Scene change data:
__________
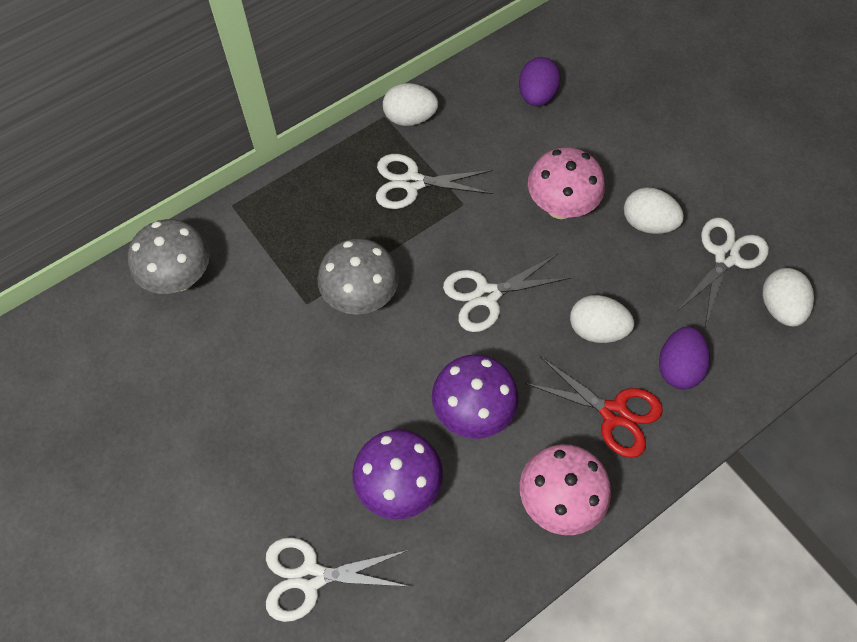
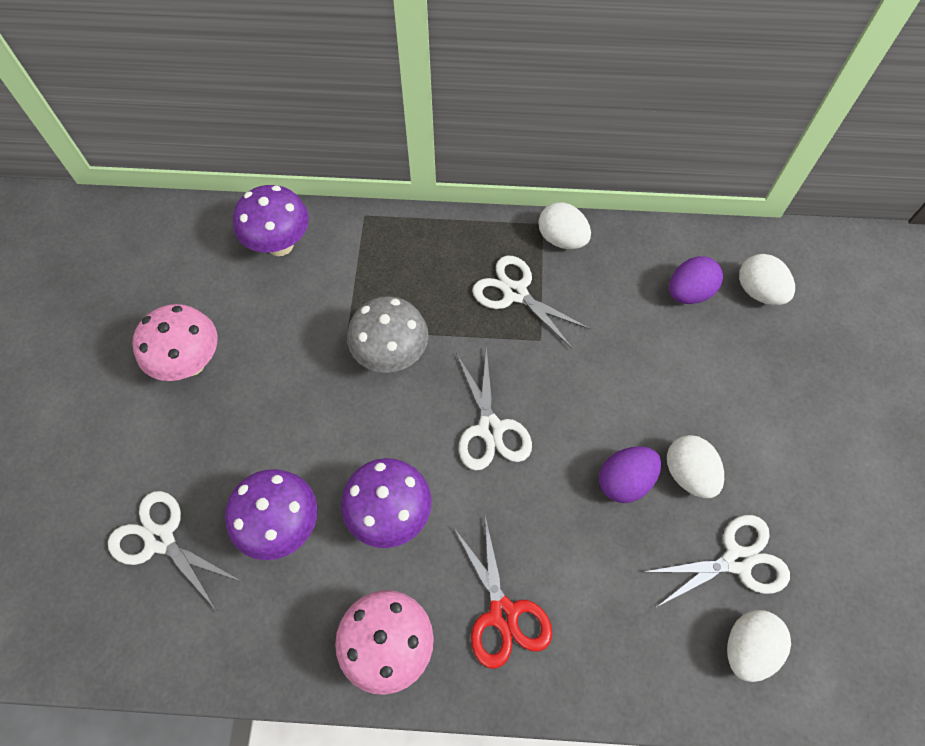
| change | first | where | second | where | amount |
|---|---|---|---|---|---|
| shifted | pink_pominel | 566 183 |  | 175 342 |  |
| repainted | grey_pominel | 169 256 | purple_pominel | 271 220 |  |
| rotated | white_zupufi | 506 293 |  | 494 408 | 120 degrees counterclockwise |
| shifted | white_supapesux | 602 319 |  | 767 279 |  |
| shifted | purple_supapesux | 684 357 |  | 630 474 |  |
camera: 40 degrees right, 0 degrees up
__________
**Exercise goal**
The lines from the one holding "shifted | pink_pominel" to the end of the entries are to be repeated exactly, with both ends included and nothing else.

**Output of the exercise**
| shifted | pink_pominel | 566 183 |  | 175 342 |  |
| repainted | grey_pominel | 169 256 | purple_pominel | 271 220 |  |
| rotated | white_zupufi | 506 293 |  | 494 408 | 120 degrees counterclockwise |
| shifted | white_supapesux | 602 319 |  | 767 279 |  |
| shifted | purple_supapesux | 684 357 |  | 630 474 |  |
camera: 40 degrees right, 0 degrees up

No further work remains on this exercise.